• _Your task_
Your output is to consist only of the line containing "LUX1 pin SDA: A5 -> SDA" and the lines after it, through the end of the data, reproduced exactly.

***** Dataset entries

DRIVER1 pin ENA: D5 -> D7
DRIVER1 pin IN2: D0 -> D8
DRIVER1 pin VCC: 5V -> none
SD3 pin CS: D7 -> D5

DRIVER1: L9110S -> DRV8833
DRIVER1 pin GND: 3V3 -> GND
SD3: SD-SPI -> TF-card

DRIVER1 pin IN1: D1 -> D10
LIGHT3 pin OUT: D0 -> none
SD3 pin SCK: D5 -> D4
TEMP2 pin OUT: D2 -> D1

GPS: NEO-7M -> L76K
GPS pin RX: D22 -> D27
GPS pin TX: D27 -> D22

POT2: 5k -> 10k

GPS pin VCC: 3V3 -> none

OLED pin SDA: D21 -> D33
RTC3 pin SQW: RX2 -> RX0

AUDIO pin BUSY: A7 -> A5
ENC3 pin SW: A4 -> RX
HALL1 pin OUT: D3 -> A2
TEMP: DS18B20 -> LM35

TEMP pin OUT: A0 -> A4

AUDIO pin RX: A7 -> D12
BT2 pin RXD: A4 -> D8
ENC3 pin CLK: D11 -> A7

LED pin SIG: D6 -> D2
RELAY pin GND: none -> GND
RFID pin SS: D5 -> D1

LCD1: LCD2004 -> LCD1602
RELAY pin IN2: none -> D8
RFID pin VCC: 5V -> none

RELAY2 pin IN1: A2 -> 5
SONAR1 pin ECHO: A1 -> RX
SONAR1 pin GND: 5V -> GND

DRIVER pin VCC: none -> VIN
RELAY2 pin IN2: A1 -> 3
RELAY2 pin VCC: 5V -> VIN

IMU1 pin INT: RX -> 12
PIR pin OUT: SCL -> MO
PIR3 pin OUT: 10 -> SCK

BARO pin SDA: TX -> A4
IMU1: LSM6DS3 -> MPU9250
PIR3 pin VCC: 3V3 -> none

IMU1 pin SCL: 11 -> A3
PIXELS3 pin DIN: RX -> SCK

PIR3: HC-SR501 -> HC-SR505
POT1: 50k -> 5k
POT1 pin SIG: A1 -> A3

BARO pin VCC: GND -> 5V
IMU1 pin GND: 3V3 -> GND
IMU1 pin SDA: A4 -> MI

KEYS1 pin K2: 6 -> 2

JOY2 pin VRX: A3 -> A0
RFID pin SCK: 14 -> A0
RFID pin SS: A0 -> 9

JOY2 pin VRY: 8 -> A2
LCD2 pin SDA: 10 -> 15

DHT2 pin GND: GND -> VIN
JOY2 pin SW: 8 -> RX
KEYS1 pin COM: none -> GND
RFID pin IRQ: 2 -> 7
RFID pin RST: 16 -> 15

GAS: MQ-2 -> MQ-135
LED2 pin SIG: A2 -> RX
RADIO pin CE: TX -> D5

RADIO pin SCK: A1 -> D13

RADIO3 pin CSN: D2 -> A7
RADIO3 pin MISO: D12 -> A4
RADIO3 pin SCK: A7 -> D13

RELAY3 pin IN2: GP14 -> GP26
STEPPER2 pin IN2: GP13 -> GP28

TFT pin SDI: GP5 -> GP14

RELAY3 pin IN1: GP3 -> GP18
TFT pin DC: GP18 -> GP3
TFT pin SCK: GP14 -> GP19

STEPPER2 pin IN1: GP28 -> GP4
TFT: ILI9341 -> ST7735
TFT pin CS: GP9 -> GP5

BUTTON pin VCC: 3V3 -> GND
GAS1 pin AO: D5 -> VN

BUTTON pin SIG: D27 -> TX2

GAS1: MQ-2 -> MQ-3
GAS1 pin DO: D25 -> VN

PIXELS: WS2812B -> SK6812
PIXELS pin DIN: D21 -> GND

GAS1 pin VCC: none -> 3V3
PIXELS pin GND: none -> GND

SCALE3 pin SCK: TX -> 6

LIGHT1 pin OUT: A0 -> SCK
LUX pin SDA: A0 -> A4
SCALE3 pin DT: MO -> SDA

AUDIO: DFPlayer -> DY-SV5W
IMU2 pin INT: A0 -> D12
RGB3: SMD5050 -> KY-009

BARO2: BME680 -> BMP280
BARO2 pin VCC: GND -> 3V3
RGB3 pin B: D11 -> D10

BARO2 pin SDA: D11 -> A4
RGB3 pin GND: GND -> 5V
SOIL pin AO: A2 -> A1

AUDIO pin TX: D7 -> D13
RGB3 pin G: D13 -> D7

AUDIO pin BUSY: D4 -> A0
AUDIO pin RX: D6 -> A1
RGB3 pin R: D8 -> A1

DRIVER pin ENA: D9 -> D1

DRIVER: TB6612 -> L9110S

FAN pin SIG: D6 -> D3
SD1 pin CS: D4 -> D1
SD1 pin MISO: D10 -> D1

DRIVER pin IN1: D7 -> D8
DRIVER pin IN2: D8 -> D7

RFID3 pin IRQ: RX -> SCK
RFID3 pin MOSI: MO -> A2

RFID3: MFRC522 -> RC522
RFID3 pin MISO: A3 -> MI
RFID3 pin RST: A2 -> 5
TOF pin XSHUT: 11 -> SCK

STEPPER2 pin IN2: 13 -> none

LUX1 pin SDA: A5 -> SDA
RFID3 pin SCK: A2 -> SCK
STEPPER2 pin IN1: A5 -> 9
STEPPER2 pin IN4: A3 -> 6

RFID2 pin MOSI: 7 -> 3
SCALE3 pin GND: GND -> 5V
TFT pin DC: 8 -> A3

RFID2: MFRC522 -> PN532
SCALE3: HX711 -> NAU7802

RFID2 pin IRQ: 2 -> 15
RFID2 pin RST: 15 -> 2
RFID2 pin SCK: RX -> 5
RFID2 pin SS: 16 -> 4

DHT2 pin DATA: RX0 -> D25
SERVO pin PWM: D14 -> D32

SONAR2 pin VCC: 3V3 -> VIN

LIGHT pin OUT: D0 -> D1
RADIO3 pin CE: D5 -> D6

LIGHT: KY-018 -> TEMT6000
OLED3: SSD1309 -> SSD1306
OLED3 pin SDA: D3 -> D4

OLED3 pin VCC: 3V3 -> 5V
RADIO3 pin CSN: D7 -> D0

**********

• _Solved exercise_
LUX1 pin SDA: A5 -> SDA
RFID3 pin SCK: A2 -> SCK
STEPPER2 pin IN1: A5 -> 9
STEPPER2 pin IN4: A3 -> 6

RFID2 pin MOSI: 7 -> 3
SCALE3 pin GND: GND -> 5V
TFT pin DC: 8 -> A3

RFID2: MFRC522 -> PN532
SCALE3: HX711 -> NAU7802

RFID2 pin IRQ: 2 -> 15
RFID2 pin RST: 15 -> 2
RFID2 pin SCK: RX -> 5
RFID2 pin SS: 16 -> 4

DHT2 pin DATA: RX0 -> D25
SERVO pin PWM: D14 -> D32

SONAR2 pin VCC: 3V3 -> VIN

LIGHT pin OUT: D0 -> D1
RADIO3 pin CE: D5 -> D6

LIGHT: KY-018 -> TEMT6000
OLED3: SSD1309 -> SSD1306
OLED3 pin SDA: D3 -> D4

OLED3 pin VCC: 3V3 -> 5V
RADIO3 pin CSN: D7 -> D0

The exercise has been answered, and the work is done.